What you are asked to do
The listing below is to be reproduced in full, exactly as given.

▶

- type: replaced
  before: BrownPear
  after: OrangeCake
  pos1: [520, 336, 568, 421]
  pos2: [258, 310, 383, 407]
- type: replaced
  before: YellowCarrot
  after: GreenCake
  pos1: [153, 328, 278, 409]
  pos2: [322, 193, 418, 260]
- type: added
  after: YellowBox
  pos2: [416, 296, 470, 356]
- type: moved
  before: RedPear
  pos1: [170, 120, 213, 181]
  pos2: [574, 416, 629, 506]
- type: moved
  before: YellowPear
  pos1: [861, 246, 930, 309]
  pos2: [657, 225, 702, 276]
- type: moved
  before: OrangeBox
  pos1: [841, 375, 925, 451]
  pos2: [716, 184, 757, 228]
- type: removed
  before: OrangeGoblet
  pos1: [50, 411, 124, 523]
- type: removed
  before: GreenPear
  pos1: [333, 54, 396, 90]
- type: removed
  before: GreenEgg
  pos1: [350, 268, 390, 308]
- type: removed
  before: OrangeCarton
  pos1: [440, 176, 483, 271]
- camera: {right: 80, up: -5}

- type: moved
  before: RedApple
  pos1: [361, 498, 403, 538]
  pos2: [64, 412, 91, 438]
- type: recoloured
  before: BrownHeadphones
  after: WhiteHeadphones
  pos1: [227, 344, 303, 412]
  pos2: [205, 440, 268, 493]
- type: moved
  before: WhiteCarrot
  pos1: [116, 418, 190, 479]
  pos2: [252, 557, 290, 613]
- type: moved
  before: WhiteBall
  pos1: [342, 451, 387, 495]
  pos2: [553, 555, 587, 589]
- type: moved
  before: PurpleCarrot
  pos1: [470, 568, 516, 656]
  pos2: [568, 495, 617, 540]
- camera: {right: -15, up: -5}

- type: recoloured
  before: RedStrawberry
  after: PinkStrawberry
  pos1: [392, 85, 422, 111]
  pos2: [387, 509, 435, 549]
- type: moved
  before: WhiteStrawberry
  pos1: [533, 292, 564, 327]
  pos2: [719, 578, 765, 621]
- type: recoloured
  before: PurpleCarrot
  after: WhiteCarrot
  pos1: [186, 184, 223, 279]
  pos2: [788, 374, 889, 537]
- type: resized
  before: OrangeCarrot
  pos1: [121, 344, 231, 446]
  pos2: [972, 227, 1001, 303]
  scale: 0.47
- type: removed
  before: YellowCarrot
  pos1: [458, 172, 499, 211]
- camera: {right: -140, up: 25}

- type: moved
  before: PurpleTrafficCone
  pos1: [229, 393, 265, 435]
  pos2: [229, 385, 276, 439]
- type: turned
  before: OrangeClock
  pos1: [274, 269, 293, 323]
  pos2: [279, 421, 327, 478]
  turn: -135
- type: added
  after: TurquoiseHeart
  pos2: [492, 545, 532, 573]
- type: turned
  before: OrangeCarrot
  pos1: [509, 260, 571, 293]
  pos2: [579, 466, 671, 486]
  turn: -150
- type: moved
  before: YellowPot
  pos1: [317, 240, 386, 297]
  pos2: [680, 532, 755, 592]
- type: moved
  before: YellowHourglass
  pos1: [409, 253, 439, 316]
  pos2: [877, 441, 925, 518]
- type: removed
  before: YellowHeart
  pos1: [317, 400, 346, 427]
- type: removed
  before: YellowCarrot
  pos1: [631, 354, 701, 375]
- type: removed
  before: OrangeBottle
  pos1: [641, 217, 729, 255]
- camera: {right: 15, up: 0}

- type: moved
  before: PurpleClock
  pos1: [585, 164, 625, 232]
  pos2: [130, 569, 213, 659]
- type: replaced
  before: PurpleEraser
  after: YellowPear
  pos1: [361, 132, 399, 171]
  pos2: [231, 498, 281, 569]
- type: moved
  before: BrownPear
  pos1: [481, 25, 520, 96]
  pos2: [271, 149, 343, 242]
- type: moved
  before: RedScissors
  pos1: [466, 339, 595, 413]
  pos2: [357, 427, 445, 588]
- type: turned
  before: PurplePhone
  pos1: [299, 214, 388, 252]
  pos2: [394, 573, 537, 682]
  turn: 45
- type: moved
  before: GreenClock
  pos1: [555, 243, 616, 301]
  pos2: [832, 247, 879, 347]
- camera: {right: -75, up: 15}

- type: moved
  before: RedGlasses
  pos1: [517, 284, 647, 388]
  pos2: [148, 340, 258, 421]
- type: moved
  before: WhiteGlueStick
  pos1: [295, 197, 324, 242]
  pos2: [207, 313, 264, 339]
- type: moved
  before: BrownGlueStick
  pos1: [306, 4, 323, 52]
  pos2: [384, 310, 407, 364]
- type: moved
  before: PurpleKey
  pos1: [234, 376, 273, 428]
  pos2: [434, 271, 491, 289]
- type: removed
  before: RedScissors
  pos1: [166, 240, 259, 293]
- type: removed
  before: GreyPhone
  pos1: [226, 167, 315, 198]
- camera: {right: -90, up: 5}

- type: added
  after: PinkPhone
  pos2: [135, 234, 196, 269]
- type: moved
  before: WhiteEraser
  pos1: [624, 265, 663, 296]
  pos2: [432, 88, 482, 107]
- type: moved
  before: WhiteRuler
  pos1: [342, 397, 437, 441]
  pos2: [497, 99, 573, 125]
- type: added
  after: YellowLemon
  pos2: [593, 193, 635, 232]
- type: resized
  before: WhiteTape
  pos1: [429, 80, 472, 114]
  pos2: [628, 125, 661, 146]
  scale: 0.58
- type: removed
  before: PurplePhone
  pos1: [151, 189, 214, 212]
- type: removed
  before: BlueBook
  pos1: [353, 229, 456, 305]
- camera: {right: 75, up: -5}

◀

Written response
- type: replaced
  before: BrownPear
  after: OrangeCake
  pos1: [520, 336, 568, 421]
  pos2: [258, 310, 383, 407]
- type: replaced
  before: YellowCarrot
  after: GreenCake
  pos1: [153, 328, 278, 409]
  pos2: [322, 193, 418, 260]
- type: added
  after: YellowBox
  pos2: [416, 296, 470, 356]
- type: moved
  before: RedPear
  pos1: [170, 120, 213, 181]
  pos2: [574, 416, 629, 506]
- type: moved
  before: YellowPear
  pos1: [861, 246, 930, 309]
  pos2: [657, 225, 702, 276]
- type: moved
  before: OrangeBox
  pos1: [841, 375, 925, 451]
  pos2: [716, 184, 757, 228]
- type: removed
  before: OrangeGoblet
  pos1: [50, 411, 124, 523]
- type: removed
  before: GreenPear
  pos1: [333, 54, 396, 90]
- type: removed
  before: GreenEgg
  pos1: [350, 268, 390, 308]
- type: removed
  before: OrangeCarton
  pos1: [440, 176, 483, 271]
- camera: {right: 80, up: -5}

- type: moved
  before: RedApple
  pos1: [361, 498, 403, 538]
  pos2: [64, 412, 91, 438]
- type: recoloured
  before: BrownHeadphones
  after: WhiteHeadphones
  pos1: [227, 344, 303, 412]
  pos2: [205, 440, 268, 493]
- type: moved
  before: WhiteCarrot
  pos1: [116, 418, 190, 479]
  pos2: [252, 557, 290, 613]
- type: moved
  before: WhiteBall
  pos1: [342, 451, 387, 495]
  pos2: [553, 555, 587, 589]
- type: moved
  before: PurpleCarrot
  pos1: [470, 568, 516, 656]
  pos2: [568, 495, 617, 540]
- camera: {right: -15, up: -5}

- type: recoloured
  before: RedStrawberry
  after: PinkStrawberry
  pos1: [392, 85, 422, 111]
  pos2: [387, 509, 435, 549]
- type: moved
  before: WhiteStrawberry
  pos1: [533, 292, 564, 327]
  pos2: [719, 578, 765, 621]
- type: recoloured
  before: PurpleCarrot
  after: WhiteCarrot
  pos1: [186, 184, 223, 279]
  pos2: [788, 374, 889, 537]
- type: resized
  before: OrangeCarrot
  pos1: [121, 344, 231, 446]
  pos2: [972, 227, 1001, 303]
  scale: 0.47
- type: removed
  before: YellowCarrot
  pos1: [458, 172, 499, 211]
- camera: {right: -140, up: 25}

- type: moved
  before: PurpleTrafficCone
  pos1: [229, 393, 265, 435]
  pos2: [229, 385, 276, 439]
- type: turned
  before: OrangeClock
  pos1: [274, 269, 293, 323]
  pos2: [279, 421, 327, 478]
  turn: -135
- type: added
  after: TurquoiseHeart
  pos2: [492, 545, 532, 573]
- type: turned
  before: OrangeCarrot
  pos1: [509, 260, 571, 293]
  pos2: [579, 466, 671, 486]
  turn: -150
- type: moved
  before: YellowPot
  pos1: [317, 240, 386, 297]
  pos2: [680, 532, 755, 592]
- type: moved
  before: YellowHourglass
  pos1: [409, 253, 439, 316]
  pos2: [877, 441, 925, 518]
- type: removed
  before: YellowHeart
  pos1: [317, 400, 346, 427]
- type: removed
  before: YellowCarrot
  pos1: [631, 354, 701, 375]
- type: removed
  before: OrangeBottle
  pos1: [641, 217, 729, 255]
- camera: {right: 15, up: 0}

- type: moved
  before: PurpleClock
  pos1: [585, 164, 625, 232]
  pos2: [130, 569, 213, 659]
- type: replaced
  before: PurpleEraser
  after: YellowPear
  pos1: [361, 132, 399, 171]
  pos2: [231, 498, 281, 569]
- type: moved
  before: BrownPear
  pos1: [481, 25, 520, 96]
  pos2: [271, 149, 343, 242]
- type: moved
  before: RedScissors
  pos1: [466, 339, 595, 413]
  pos2: [357, 427, 445, 588]
- type: turned
  before: PurplePhone
  pos1: [299, 214, 388, 252]
  pos2: [394, 573, 537, 682]
  turn: 45
- type: moved
  before: GreenClock
  pos1: [555, 243, 616, 301]
  pos2: [832, 247, 879, 347]
- camera: {right: -75, up: 15}

- type: moved
  before: RedGlasses
  pos1: [517, 284, 647, 388]
  pos2: [148, 340, 258, 421]
- type: moved
  before: WhiteGlueStick
  pos1: [295, 197, 324, 242]
  pos2: [207, 313, 264, 339]
- type: moved
  before: BrownGlueStick
  pos1: [306, 4, 323, 52]
  pos2: [384, 310, 407, 364]
- type: moved
  before: PurpleKey
  pos1: [234, 376, 273, 428]
  pos2: [434, 271, 491, 289]
- type: removed
  before: RedScissors
  pos1: [166, 240, 259, 293]
- type: removed
  before: GreyPhone
  pos1: [226, 167, 315, 198]
- camera: {right: -90, up: 5}

- type: added
  after: PinkPhone
  pos2: [135, 234, 196, 269]
- type: moved
  before: WhiteEraser
  pos1: [624, 265, 663, 296]
  pos2: [432, 88, 482, 107]
- type: moved
  before: WhiteRuler
  pos1: [342, 397, 437, 441]
  pos2: [497, 99, 573, 125]
- type: added
  after: YellowLemon
  pos2: [593, 193, 635, 232]
- type: resized
  before: WhiteTape
  pos1: [429, 80, 472, 114]
  pos2: [628, 125, 661, 146]
  scale: 0.58
- type: removed
  before: PurplePhone
  pos1: [151, 189, 214, 212]
- type: removed
  before: BlueBook
  pos1: [353, 229, 456, 305]
- camera: {right: 75, up: -5}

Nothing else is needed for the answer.